DIRECTIONS: Each line of the entries that mentions the string "black" needs to be reported.

BEGIN DATA RECORDS

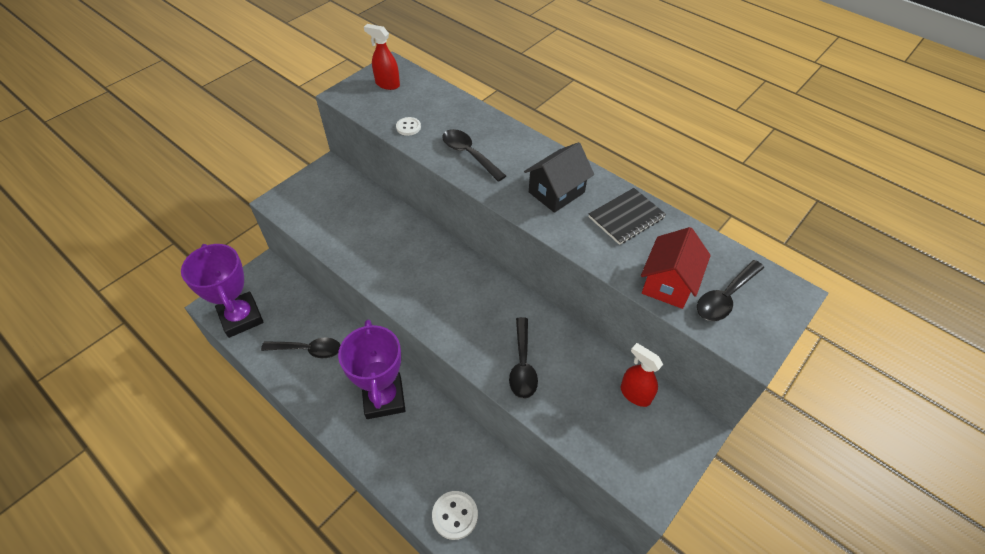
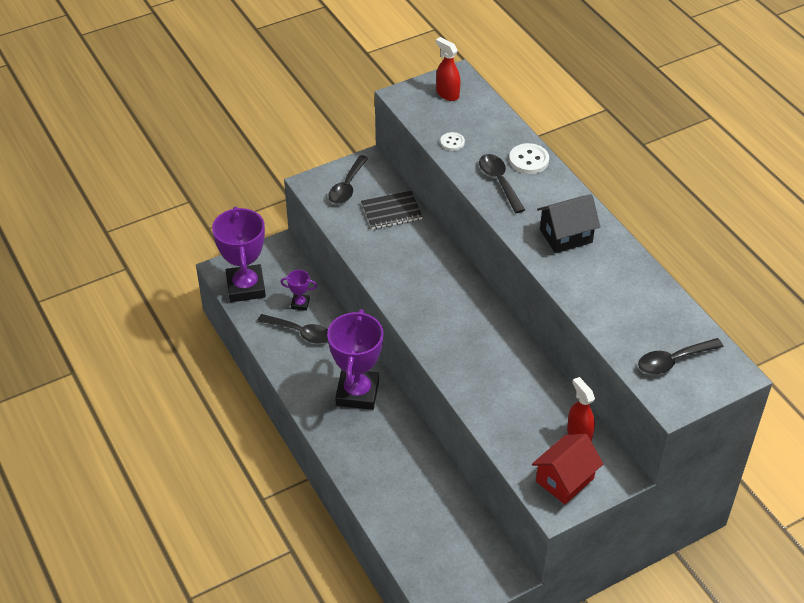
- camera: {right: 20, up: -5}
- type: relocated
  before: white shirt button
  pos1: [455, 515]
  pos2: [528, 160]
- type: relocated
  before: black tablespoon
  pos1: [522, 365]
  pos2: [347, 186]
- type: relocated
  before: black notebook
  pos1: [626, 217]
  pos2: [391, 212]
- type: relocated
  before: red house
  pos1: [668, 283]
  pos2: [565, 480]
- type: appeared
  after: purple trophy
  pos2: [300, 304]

END DATA RECORDS

SOLUTION:
  before: black tablespoon
  before: black notebook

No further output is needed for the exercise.